*** Extracted entries ***

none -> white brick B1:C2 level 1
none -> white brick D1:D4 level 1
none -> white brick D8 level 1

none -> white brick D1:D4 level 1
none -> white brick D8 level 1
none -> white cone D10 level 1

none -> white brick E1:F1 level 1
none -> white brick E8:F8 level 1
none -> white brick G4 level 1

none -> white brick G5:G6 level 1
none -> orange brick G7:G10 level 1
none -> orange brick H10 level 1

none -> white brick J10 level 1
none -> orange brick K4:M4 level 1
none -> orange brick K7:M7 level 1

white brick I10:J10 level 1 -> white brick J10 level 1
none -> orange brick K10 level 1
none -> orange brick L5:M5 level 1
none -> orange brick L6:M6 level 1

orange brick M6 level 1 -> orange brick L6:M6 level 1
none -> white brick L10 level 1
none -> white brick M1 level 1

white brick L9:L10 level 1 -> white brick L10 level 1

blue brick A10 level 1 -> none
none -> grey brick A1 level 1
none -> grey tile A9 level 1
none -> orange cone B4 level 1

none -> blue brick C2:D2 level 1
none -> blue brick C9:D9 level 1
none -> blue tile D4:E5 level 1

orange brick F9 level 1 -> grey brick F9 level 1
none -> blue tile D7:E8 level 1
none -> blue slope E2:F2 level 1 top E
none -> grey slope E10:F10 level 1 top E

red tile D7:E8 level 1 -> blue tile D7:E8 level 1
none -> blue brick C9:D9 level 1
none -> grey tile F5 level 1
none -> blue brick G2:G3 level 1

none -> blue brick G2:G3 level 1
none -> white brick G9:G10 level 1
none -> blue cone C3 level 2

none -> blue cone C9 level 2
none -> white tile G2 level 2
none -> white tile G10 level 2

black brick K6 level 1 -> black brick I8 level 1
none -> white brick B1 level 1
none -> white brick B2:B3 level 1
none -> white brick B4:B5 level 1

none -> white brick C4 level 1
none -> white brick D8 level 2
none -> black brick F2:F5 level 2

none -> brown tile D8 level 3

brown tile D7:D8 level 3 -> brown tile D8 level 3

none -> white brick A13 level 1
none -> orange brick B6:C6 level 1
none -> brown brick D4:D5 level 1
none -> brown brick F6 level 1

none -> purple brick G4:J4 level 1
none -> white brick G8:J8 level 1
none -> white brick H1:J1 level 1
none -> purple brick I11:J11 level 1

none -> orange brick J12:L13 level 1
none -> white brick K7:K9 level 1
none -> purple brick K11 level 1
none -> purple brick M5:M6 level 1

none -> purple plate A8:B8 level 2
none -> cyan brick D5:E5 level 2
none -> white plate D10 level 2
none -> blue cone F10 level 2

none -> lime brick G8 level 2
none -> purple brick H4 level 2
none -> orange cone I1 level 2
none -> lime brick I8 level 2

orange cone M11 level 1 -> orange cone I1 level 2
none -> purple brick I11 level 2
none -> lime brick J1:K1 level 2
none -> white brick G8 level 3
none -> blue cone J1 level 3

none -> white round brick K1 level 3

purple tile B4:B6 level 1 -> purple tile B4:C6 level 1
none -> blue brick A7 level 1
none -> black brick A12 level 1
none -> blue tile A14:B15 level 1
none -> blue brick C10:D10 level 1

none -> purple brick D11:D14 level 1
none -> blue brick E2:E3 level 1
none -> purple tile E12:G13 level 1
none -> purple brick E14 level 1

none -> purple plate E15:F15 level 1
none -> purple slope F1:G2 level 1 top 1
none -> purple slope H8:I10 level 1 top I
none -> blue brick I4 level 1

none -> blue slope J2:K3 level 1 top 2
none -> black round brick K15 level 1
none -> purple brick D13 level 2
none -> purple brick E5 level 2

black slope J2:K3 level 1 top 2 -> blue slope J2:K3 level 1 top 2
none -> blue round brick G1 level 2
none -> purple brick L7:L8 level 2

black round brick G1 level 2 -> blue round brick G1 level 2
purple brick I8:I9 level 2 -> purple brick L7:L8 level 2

*** End of Extracted entries ***

## Required action
Count, in the records above, the lines that contain the word "tile"; the answer is that number alone.

## Output for this exercise
12